* How to complete this task *
After locating the line that contains "none -> cyan tile J9:J10 level 1" in the listing below, write out that line and every following line exactly, with no other output.

Input section start

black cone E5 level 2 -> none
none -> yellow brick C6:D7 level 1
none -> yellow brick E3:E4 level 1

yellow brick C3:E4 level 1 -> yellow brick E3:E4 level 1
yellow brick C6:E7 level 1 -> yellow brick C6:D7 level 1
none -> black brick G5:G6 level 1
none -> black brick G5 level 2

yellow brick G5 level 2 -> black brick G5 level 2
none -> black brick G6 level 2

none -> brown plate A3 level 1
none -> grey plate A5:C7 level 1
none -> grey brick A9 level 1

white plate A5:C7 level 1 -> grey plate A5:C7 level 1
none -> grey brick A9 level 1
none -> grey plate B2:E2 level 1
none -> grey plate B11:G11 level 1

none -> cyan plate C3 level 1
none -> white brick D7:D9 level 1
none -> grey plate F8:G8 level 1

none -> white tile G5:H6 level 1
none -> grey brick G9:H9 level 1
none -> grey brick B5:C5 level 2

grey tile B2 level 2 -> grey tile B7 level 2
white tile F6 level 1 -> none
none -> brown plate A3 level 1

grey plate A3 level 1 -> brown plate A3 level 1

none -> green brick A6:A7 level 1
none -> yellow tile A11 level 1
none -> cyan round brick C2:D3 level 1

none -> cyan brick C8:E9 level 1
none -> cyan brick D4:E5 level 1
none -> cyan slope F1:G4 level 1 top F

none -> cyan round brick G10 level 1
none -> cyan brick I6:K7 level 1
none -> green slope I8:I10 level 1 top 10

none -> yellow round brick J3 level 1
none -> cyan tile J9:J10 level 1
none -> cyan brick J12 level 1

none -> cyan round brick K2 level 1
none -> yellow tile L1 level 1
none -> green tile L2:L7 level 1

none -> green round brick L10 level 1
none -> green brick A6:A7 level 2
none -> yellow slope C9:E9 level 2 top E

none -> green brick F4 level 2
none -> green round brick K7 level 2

Input section end

* Response area *
none -> cyan tile J9:J10 level 1
none -> cyan brick J12 level 1

none -> cyan round brick K2 level 1
none -> yellow tile L1 level 1
none -> green tile L2:L7 level 1

none -> green round brick L10 level 1
none -> green brick A6:A7 level 2
none -> yellow slope C9:E9 level 2 top E

none -> green brick F4 level 2
none -> green round brick K7 level 2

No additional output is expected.